» Dataset content:
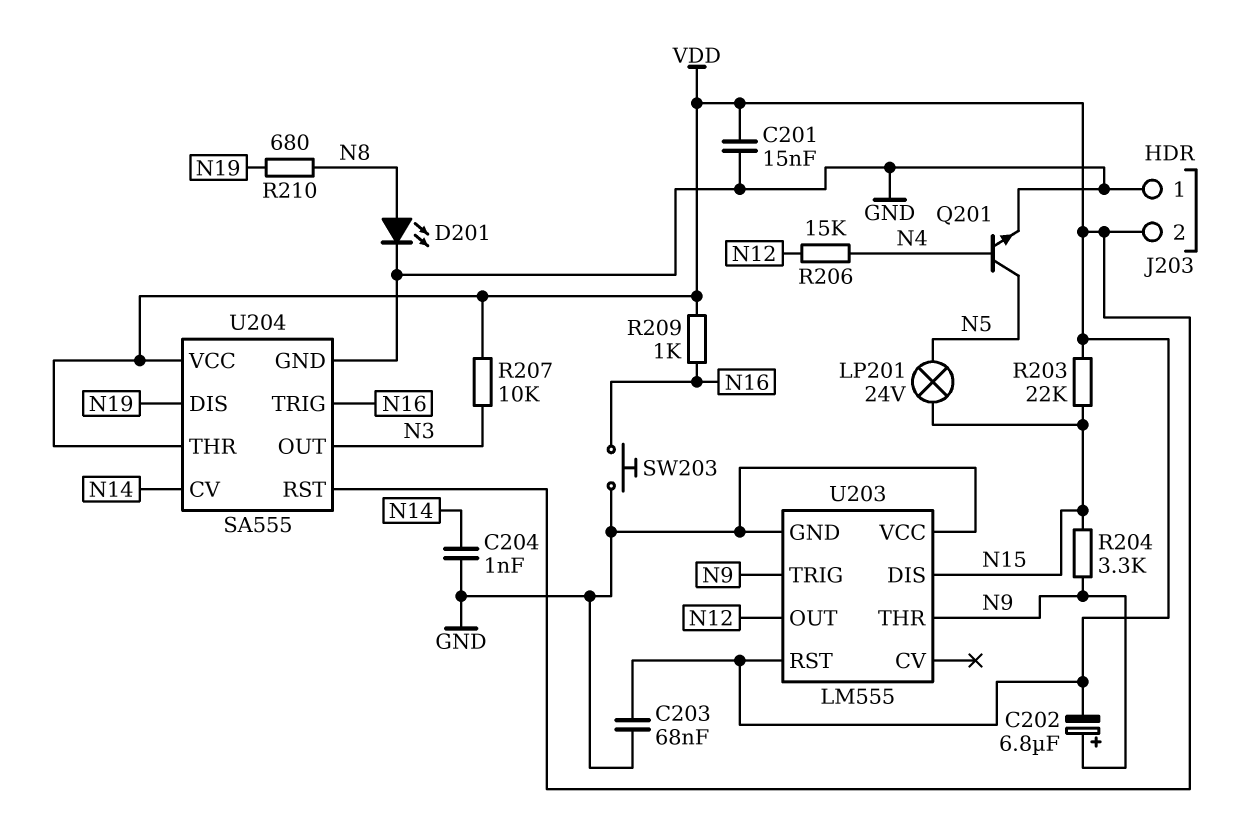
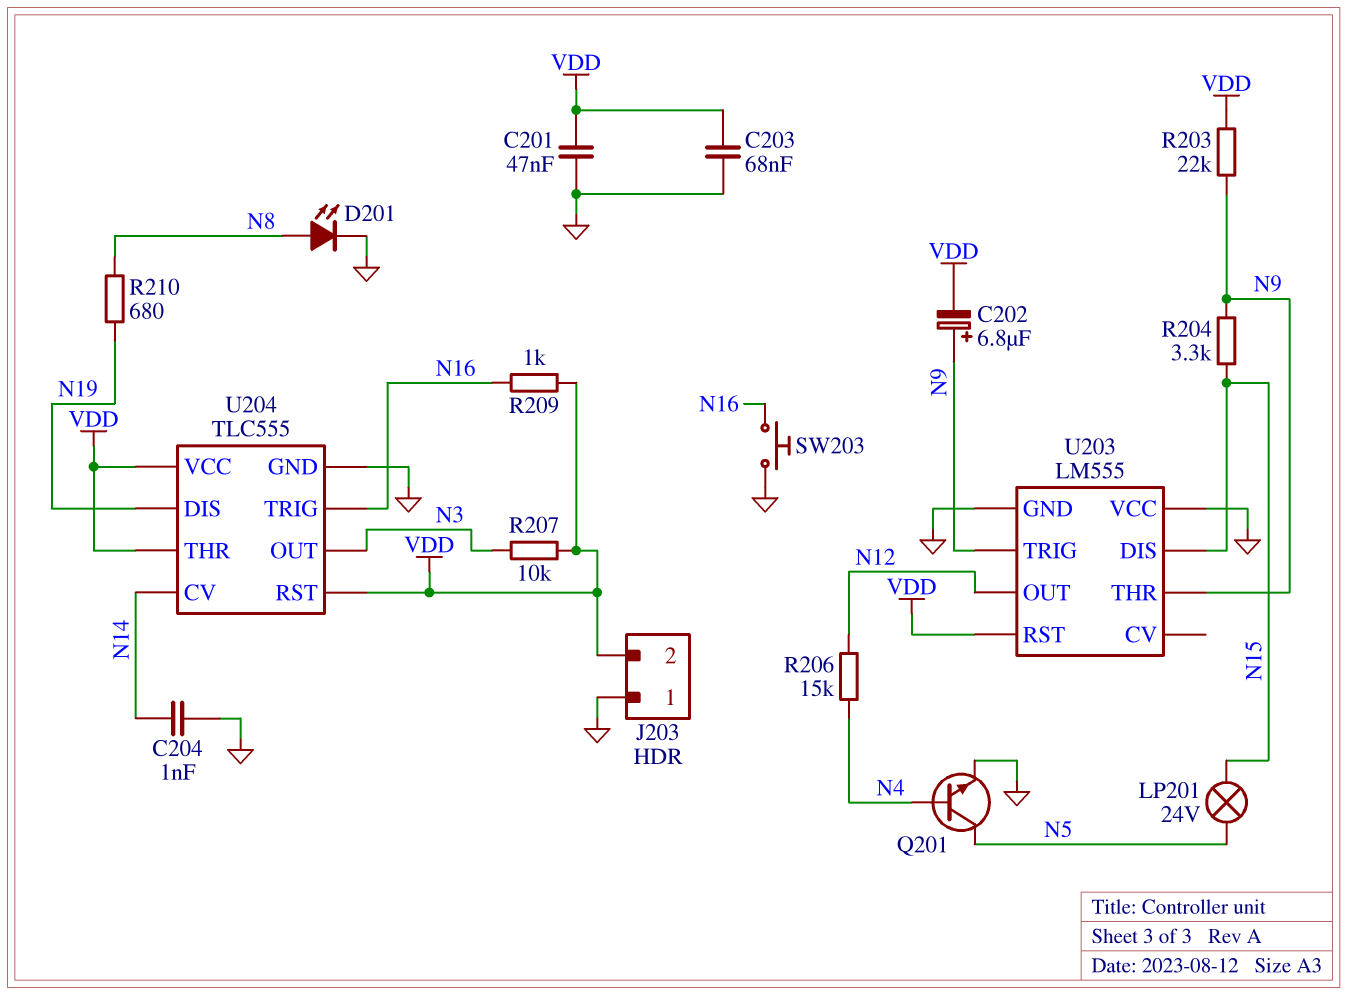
C201: 15nF (GND, VDD) -> 47nF (GND, VDD)
R203: 22k (N15, VDD) -> 22k (N9, VDD)
U204: SA555 -> TLC555

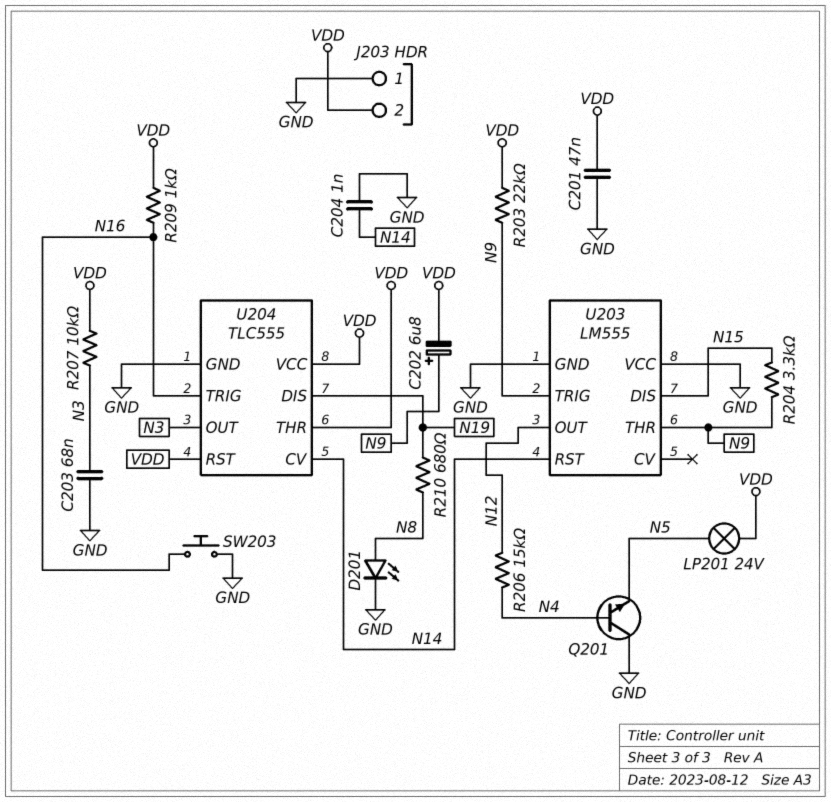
C203: 68nF (GND, VDD) -> 68nF (GND, N3)
LP201: lamp 24V (N5, N15) -> lamp 24V (N5, VDD)
Q201: NPN (B N4, C N5, E GND) -> NPN (B N4, C GND, E N5)
U203 pin RST: VDD -> N14

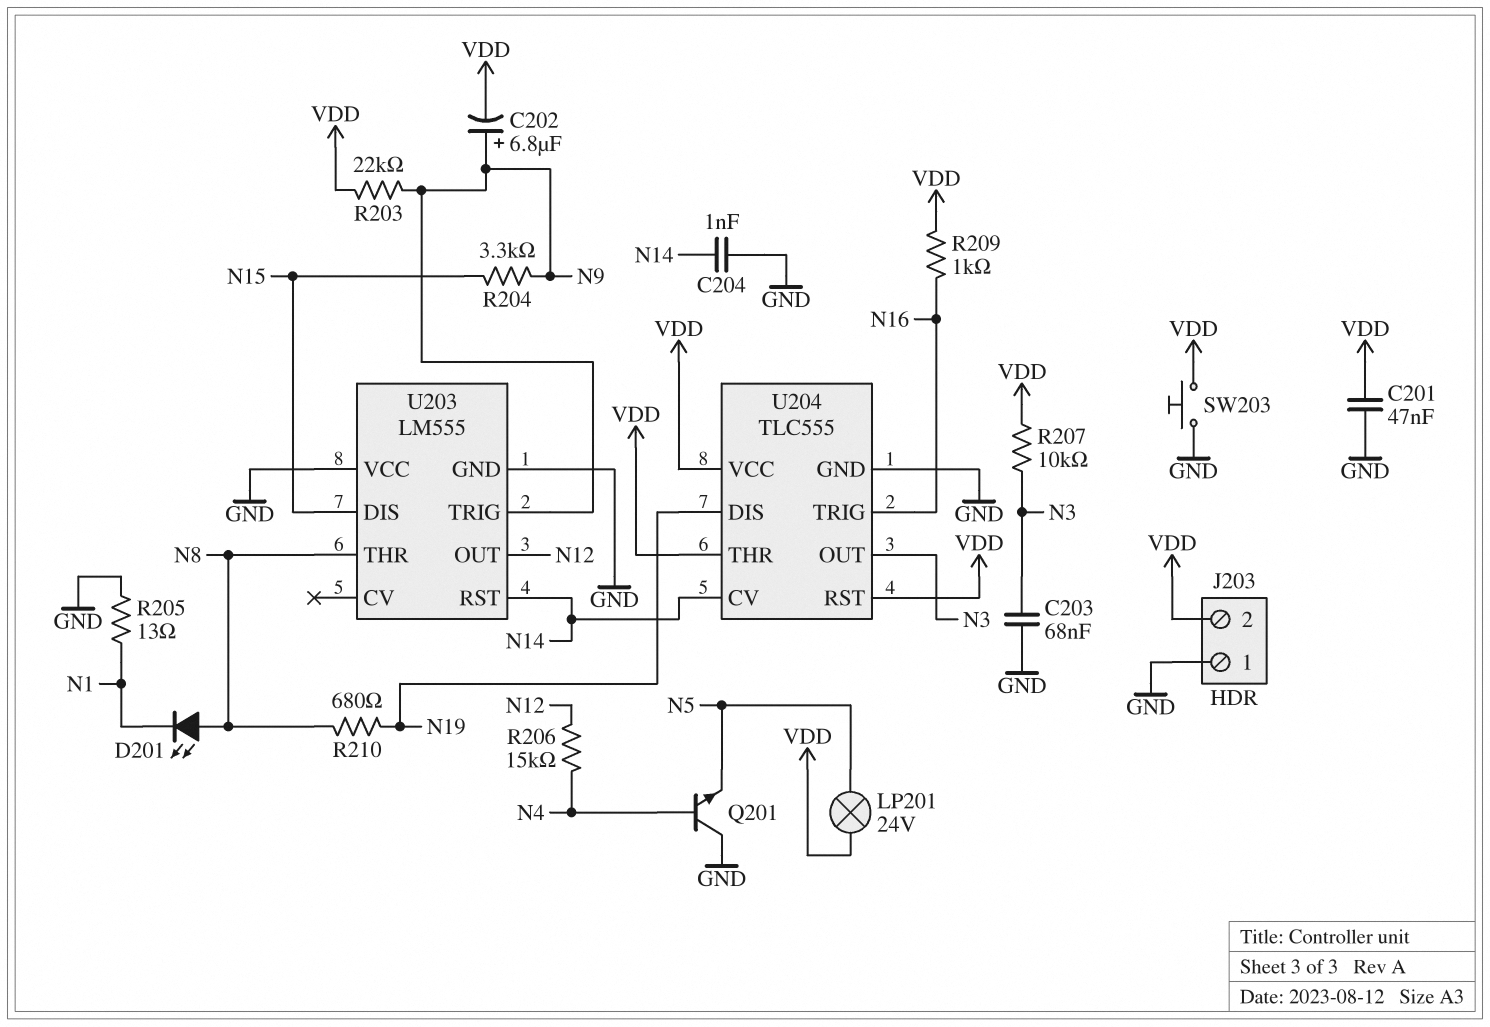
D201: LED (A N8, K GND) -> LED (A N8, K N1)
R205: none -> 13 (GND, N1)
SW203: button (GND, N16) -> button (GND, VDD)
U203 pin THR: N9 -> N8

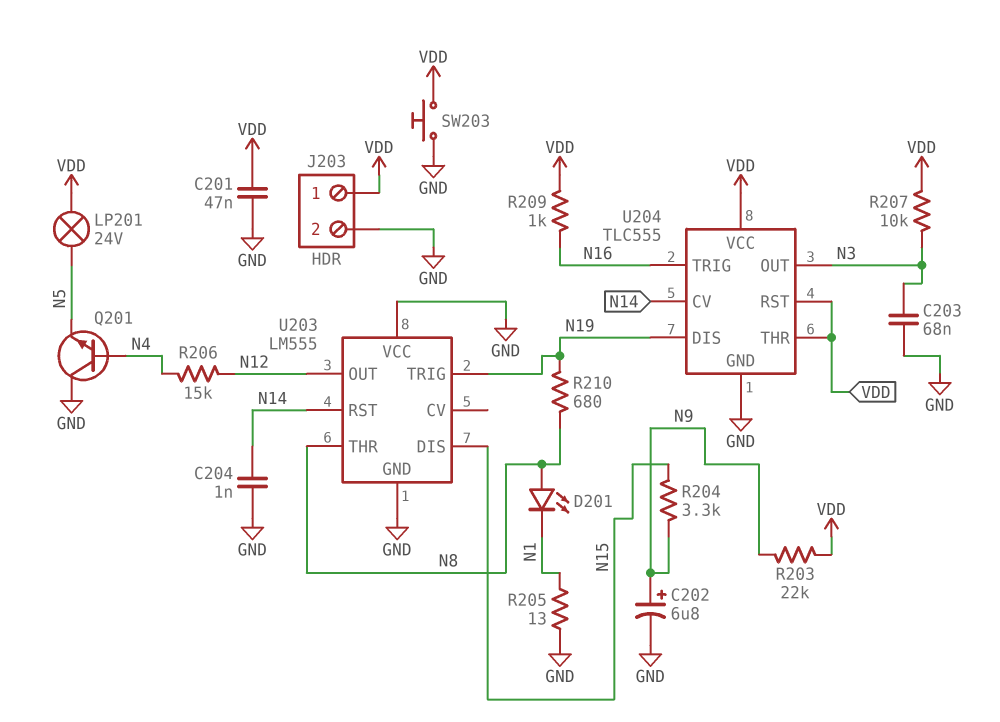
C202: 6.8uF (plus N9, minus VDD) -> 6.8uF (plus N9, minus GND)
J203 pin 1: GND -> VDD
J203 pin 2: VDD -> GND
U203 pin TRIG: N9 -> N19

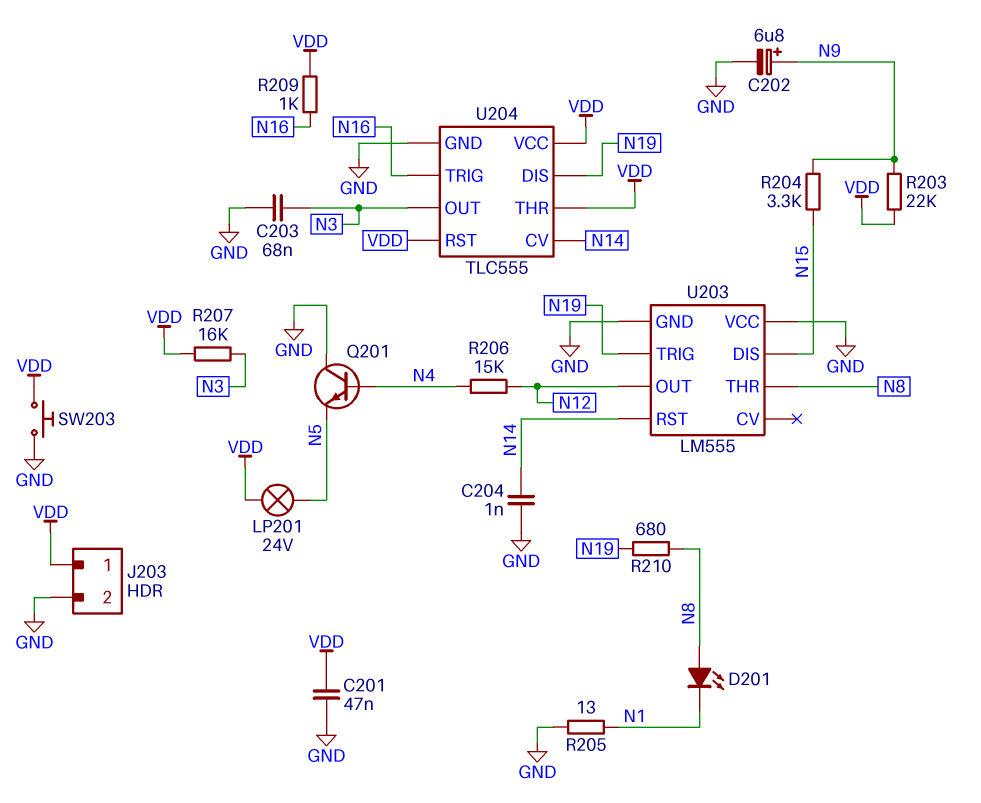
R207: 10k (N3, VDD) -> 16k (N3, VDD)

» Directions for this task:
Reproduce the listing exactly. The pictures are to be omitted.

» Exercise output:
C201: 15nF (GND, VDD) -> 47nF (GND, VDD)
R203: 22k (N15, VDD) -> 22k (N9, VDD)
U204: SA555 -> TLC555

C203: 68nF (GND, VDD) -> 68nF (GND, N3)
LP201: lamp 24V (N5, N15) -> lamp 24V (N5, VDD)
Q201: NPN (B N4, C N5, E GND) -> NPN (B N4, C GND, E N5)
U203 pin RST: VDD -> N14

D201: LED (A N8, K GND) -> LED (A N8, K N1)
R205: none -> 13 (GND, N1)
SW203: button (GND, N16) -> button (GND, VDD)
U203 pin THR: N9 -> N8

C202: 6.8uF (plus N9, minus VDD) -> 6.8uF (plus N9, minus GND)
J203 pin 1: GND -> VDD
J203 pin 2: VDD -> GND
U203 pin TRIG: N9 -> N19

R207: 10k (N3, VDD) -> 16k (N3, VDD)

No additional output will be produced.